* _Task item_
In the records below, find the line containing "relocated,bright orange dumbbell,[227" and the line containing "spun,bright orange clock,[396"; please repeat exactly the lines from one to the other, both included, and nothing more.

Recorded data
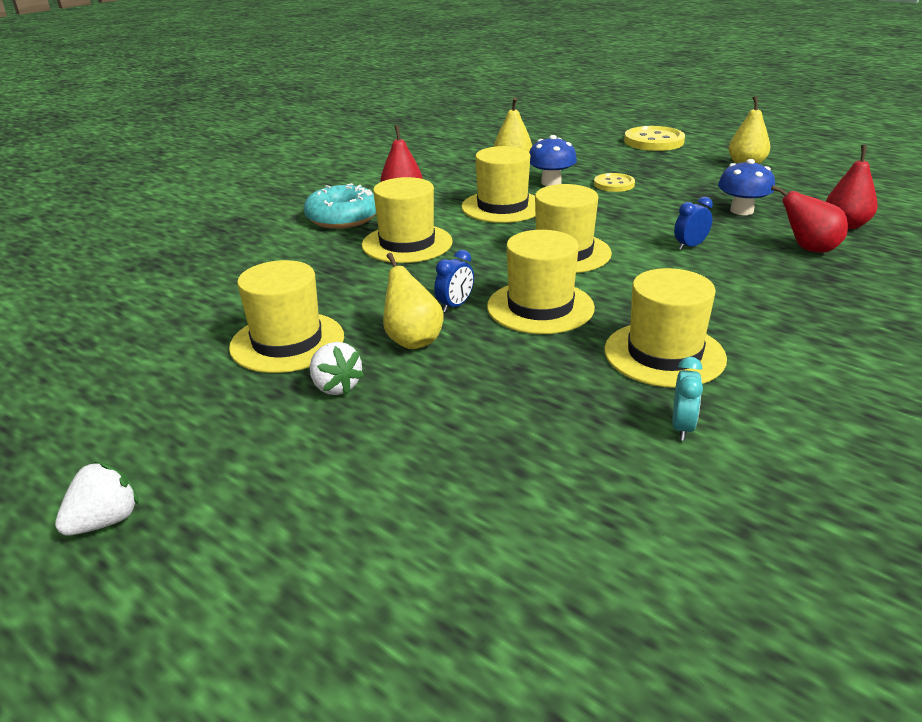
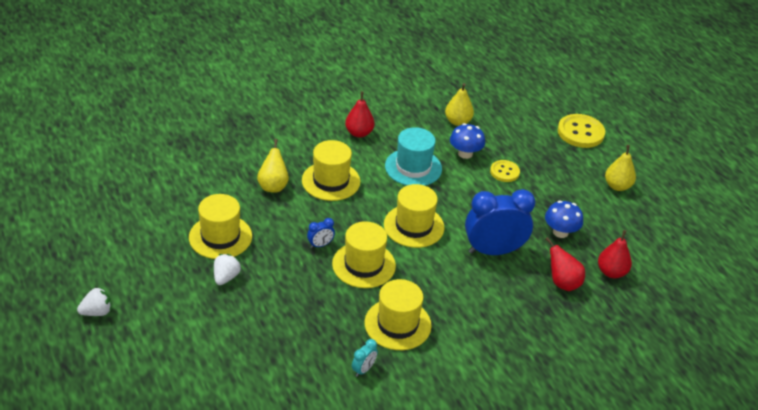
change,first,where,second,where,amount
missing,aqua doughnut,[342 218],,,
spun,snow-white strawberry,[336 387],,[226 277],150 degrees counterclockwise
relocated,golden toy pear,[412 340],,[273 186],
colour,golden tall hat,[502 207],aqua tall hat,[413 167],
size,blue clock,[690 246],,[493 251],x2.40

...

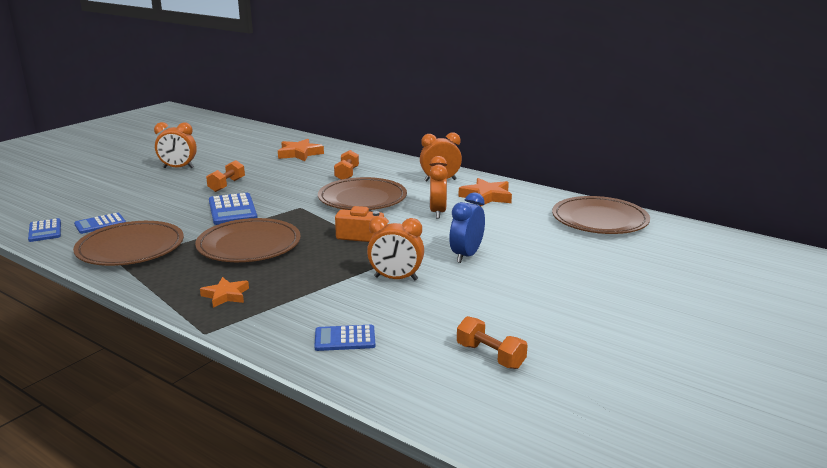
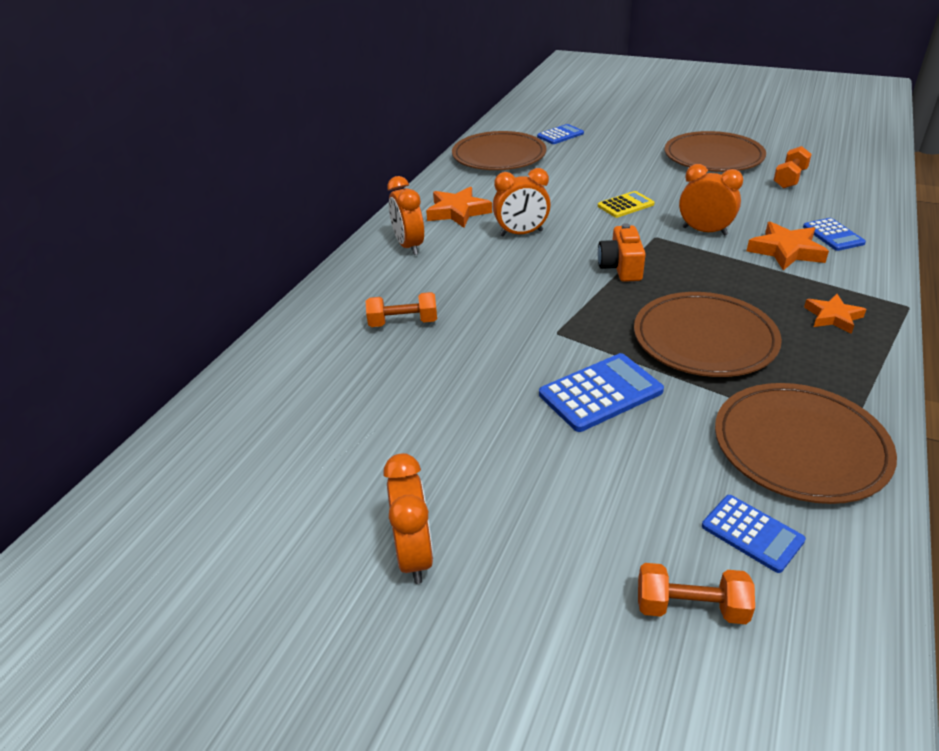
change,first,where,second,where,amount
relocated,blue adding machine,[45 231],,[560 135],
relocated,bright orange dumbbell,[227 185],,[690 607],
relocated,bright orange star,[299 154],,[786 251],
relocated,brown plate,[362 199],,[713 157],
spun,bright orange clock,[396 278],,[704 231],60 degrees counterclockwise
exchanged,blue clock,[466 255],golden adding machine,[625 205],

* _Your response_
relocated,bright orange dumbbell,[227 185],,[690 607],
relocated,bright orange star,[299 154],,[786 251],
relocated,brown plate,[362 199],,[713 157],
spun,bright orange clock,[396 278],,[704 231],60 degrees counterclockwise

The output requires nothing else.